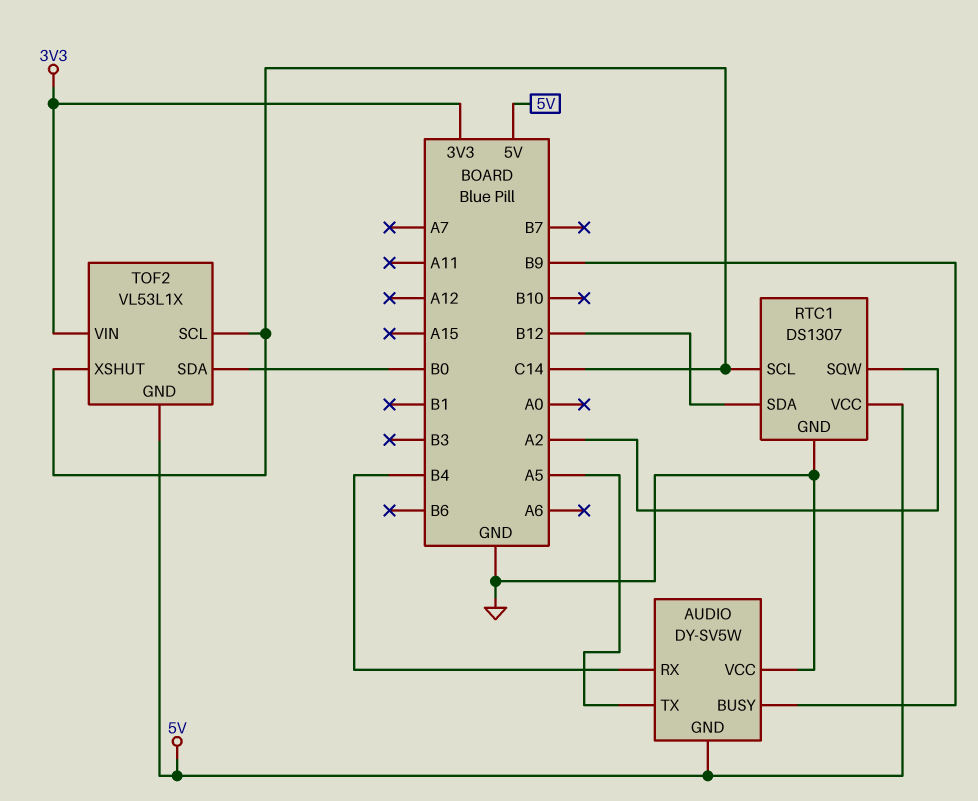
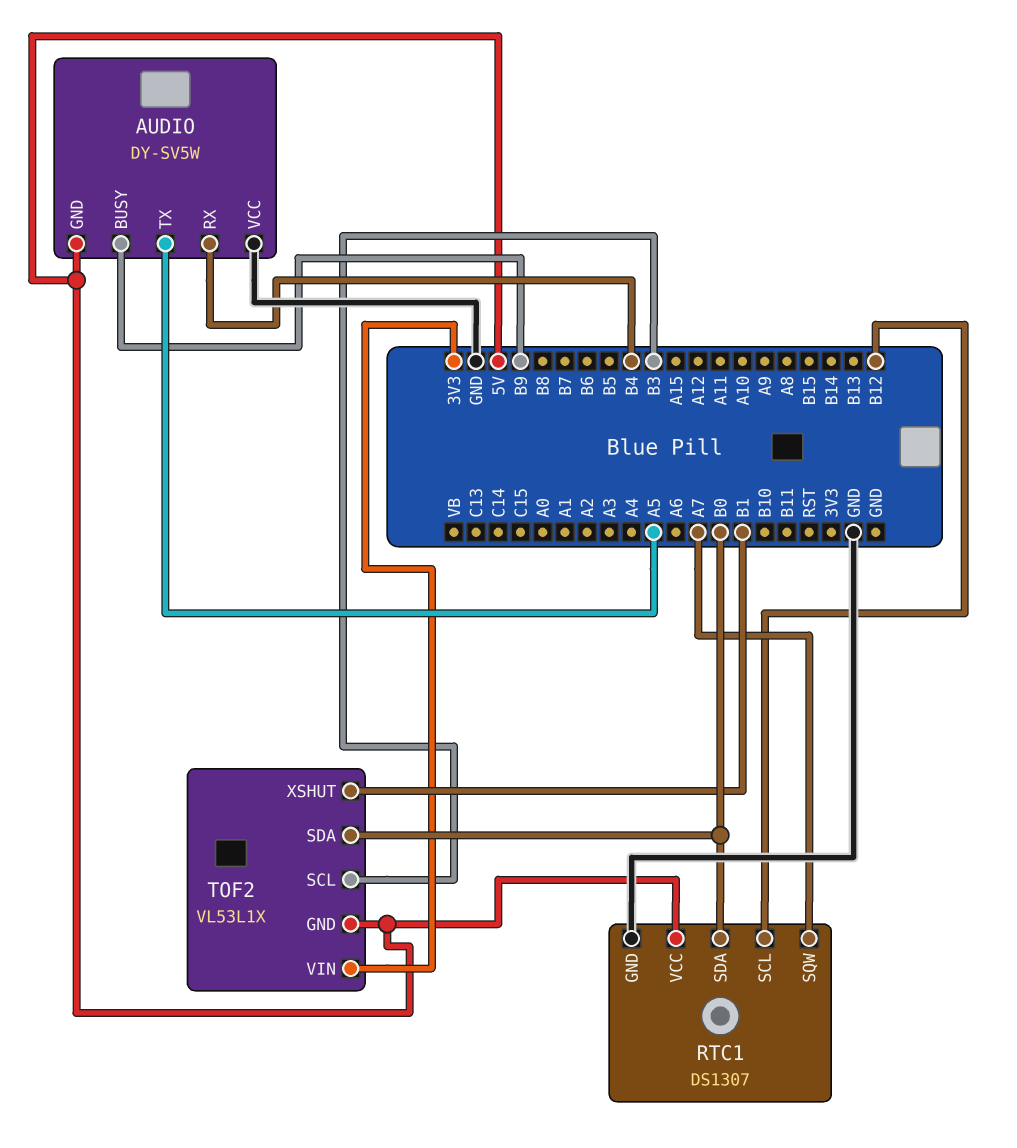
RTC1 pin SCL: C14 -> B12
RTC1 pin SDA: B12 -> B0
RTC1 pin SQW: A2 -> A7
TOF2 pin SCL: C14 -> B3
TOF2 pin XSHUT: C14 -> B1

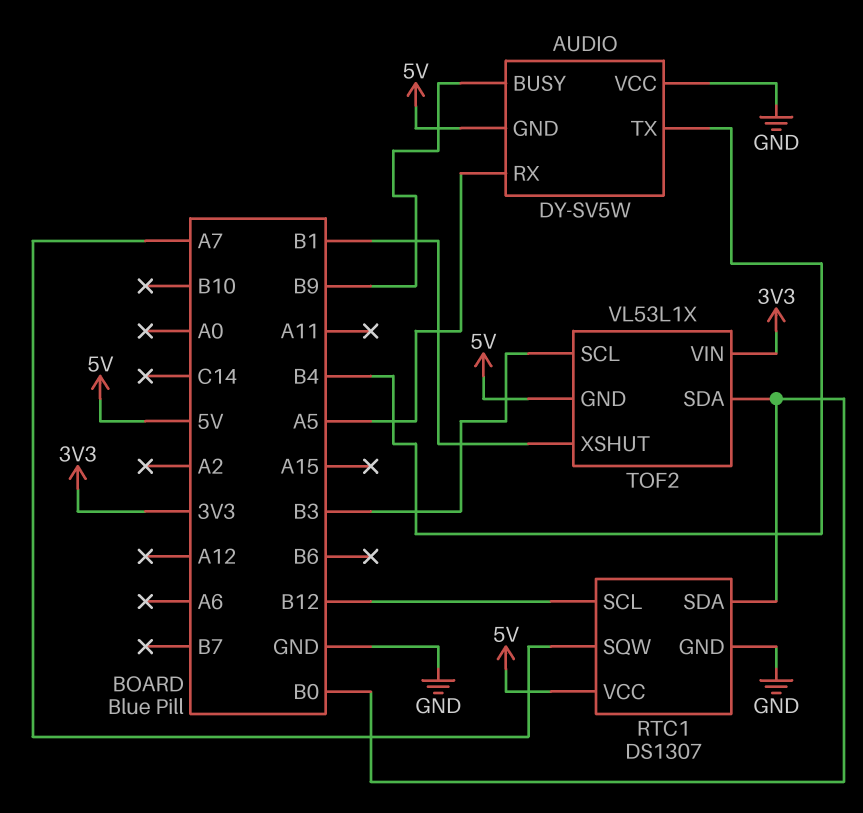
AUDIO pin RX: B4 -> A5
AUDIO pin TX: A5 -> B4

+ + +

WORK REQUIRED
Reproduce every line of the material precisely, omitting its pictures.

RESPONSE
RTC1 pin SCL: C14 -> B12
RTC1 pin SDA: B12 -> B0
RTC1 pin SQW: A2 -> A7
TOF2 pin SCL: C14 -> B3
TOF2 pin XSHUT: C14 -> B1

AUDIO pin RX: B4 -> A5
AUDIO pin TX: A5 -> B4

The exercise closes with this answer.